ASSIGNMENT.
Look through the listing below for the word "yellow" and copy every line where it occurs.

PROVIDED MATERIAL section start

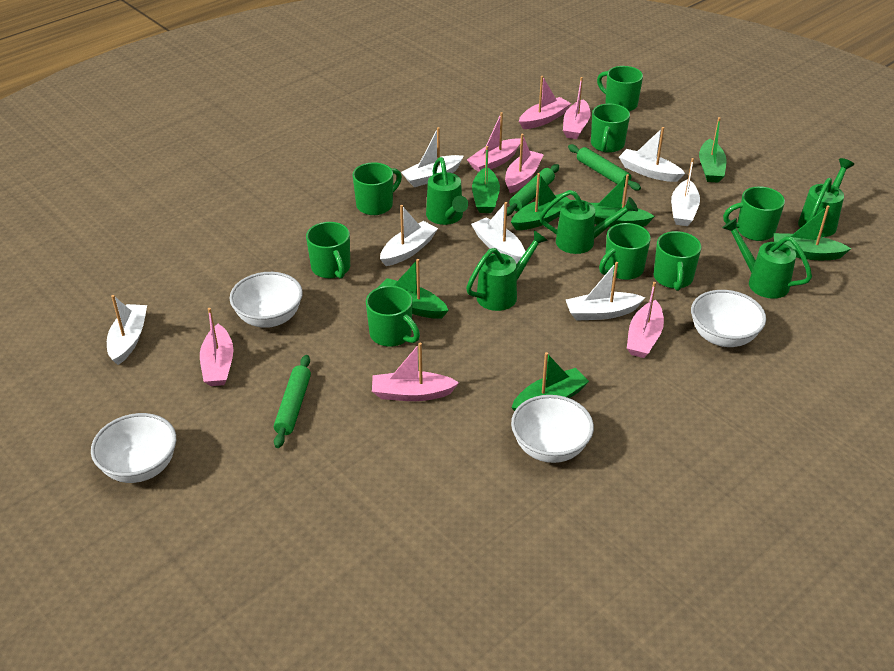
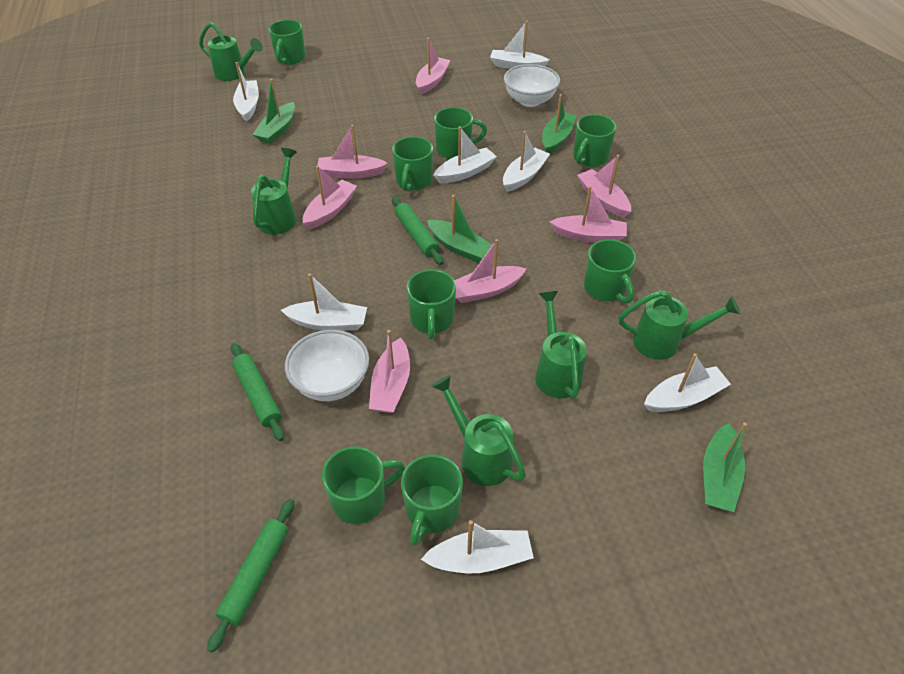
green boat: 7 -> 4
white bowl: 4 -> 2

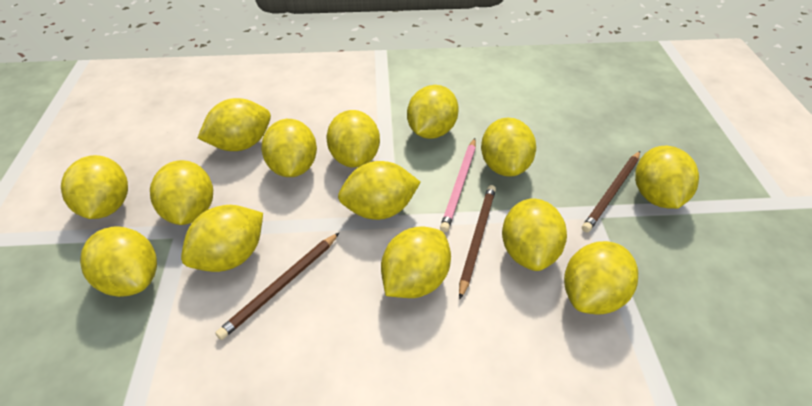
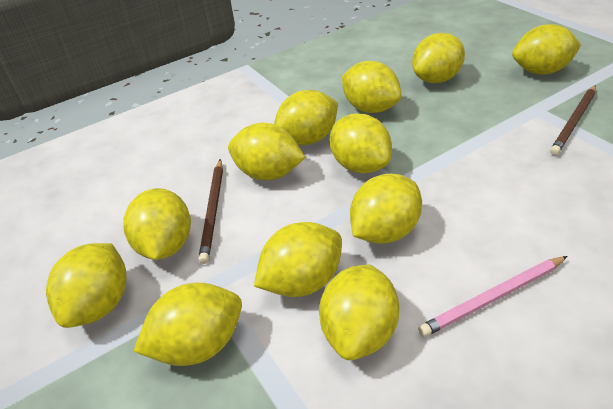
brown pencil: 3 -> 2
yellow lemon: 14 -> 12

PROVIDED MATERIAL section end
PROVIDED MATERIAL section start

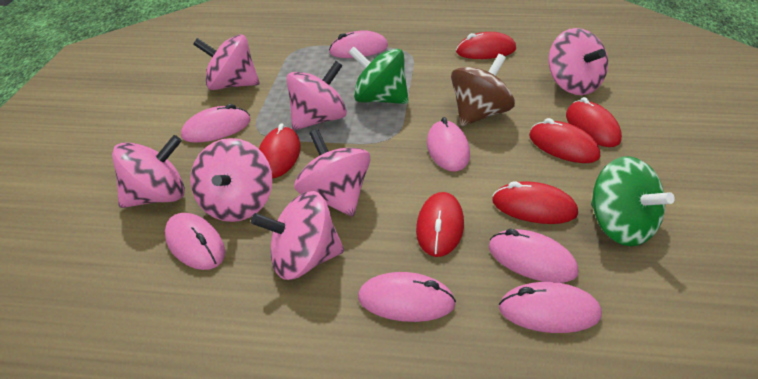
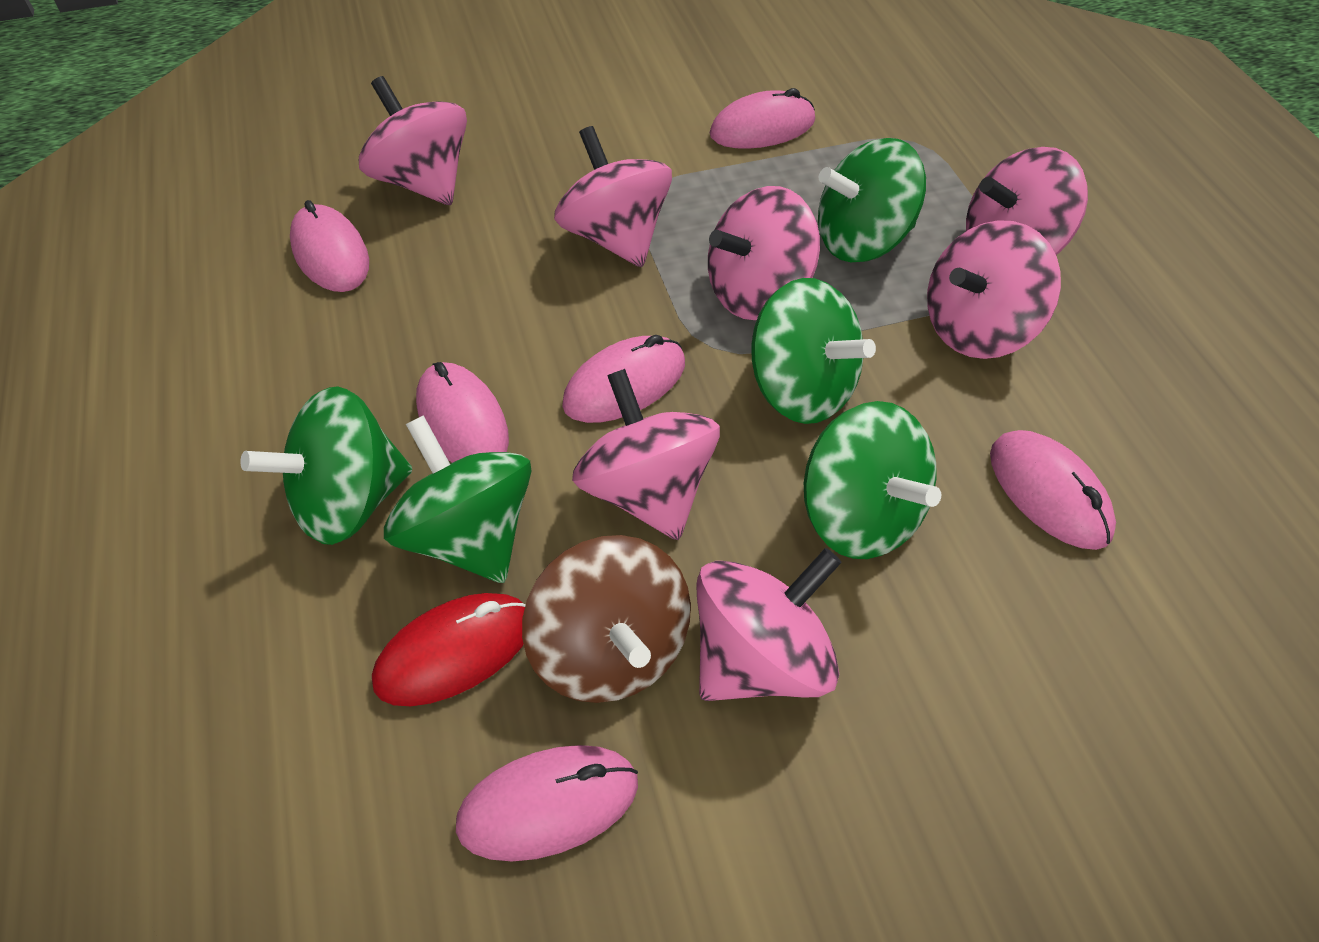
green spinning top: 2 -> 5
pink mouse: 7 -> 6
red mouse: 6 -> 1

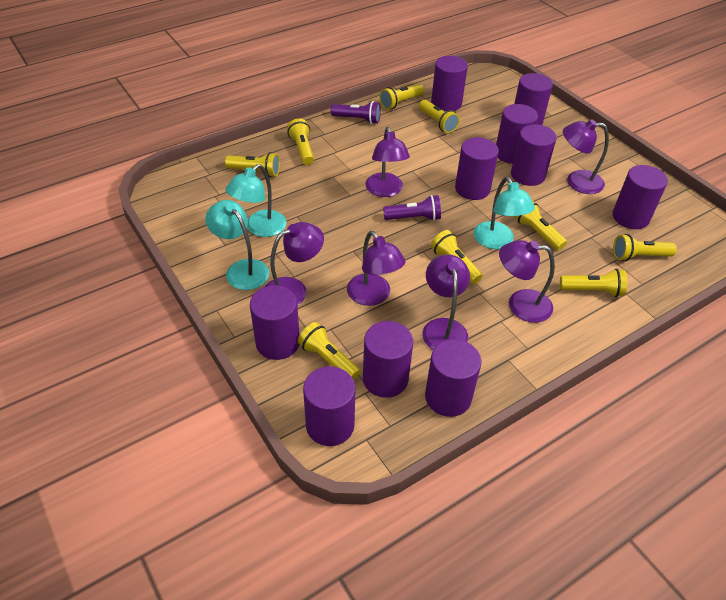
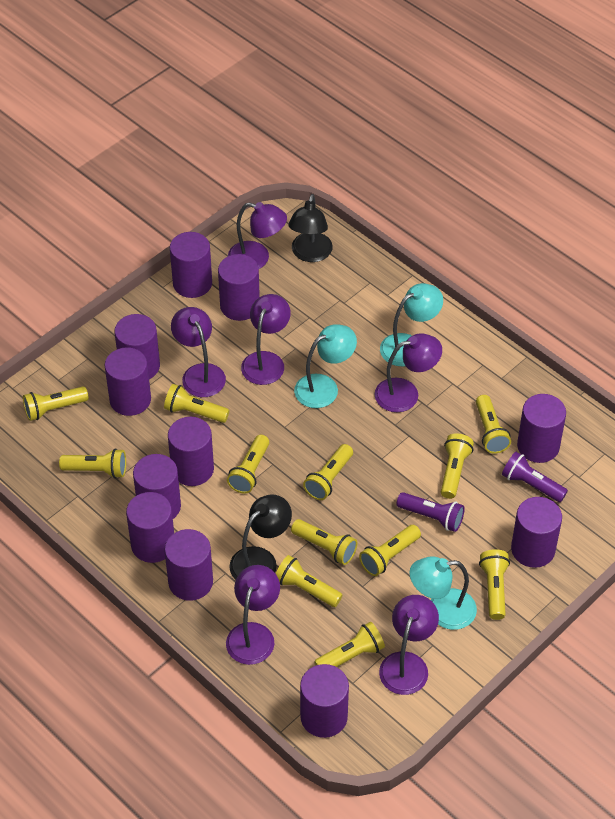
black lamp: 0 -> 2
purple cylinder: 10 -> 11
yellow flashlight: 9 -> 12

PROVIDED MATERIAL section end
PROVIDED MATERIAL section start

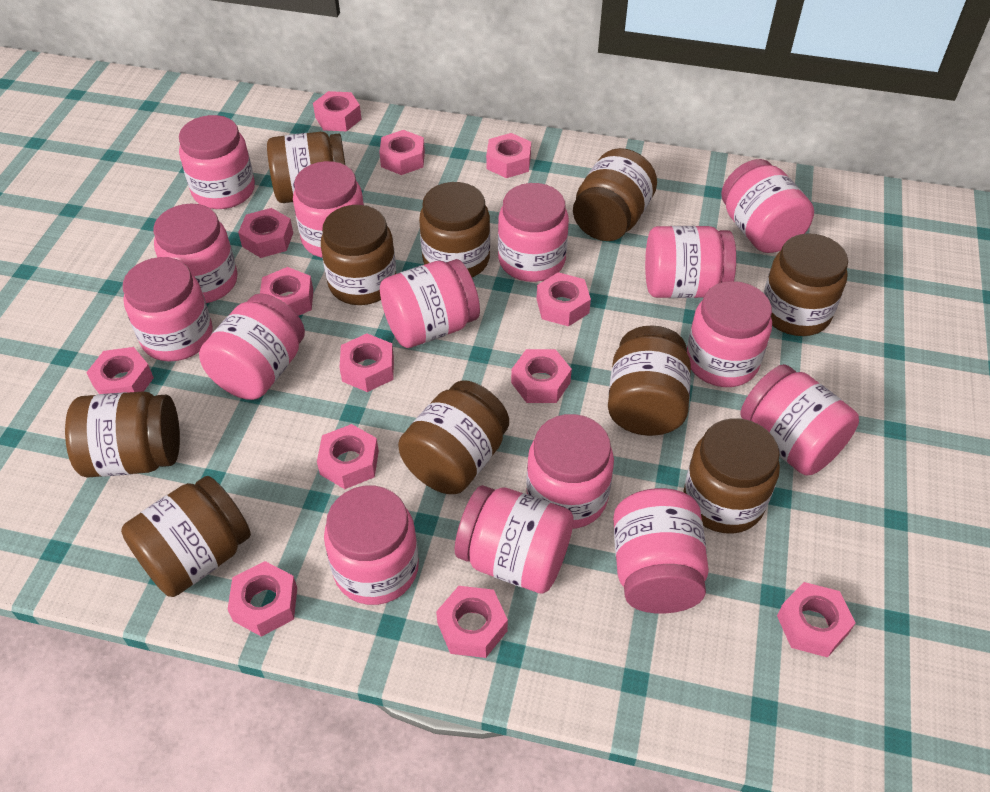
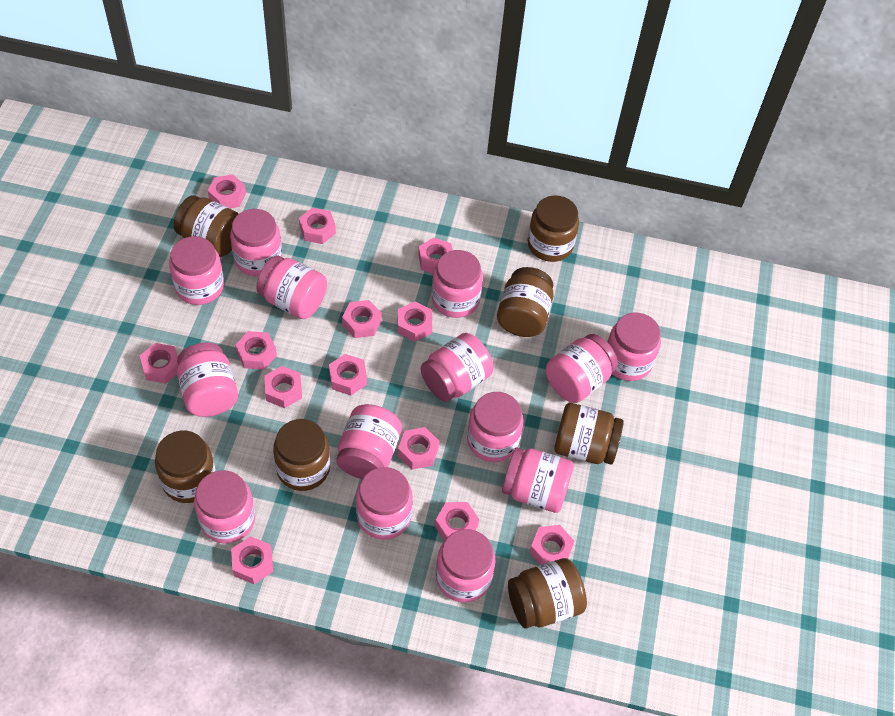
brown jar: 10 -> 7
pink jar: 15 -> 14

PROVIDED MATERIAL section end

EXERCISE ANSWER.
yellow lemon: 14 -> 12
yellow flashlight: 9 -> 12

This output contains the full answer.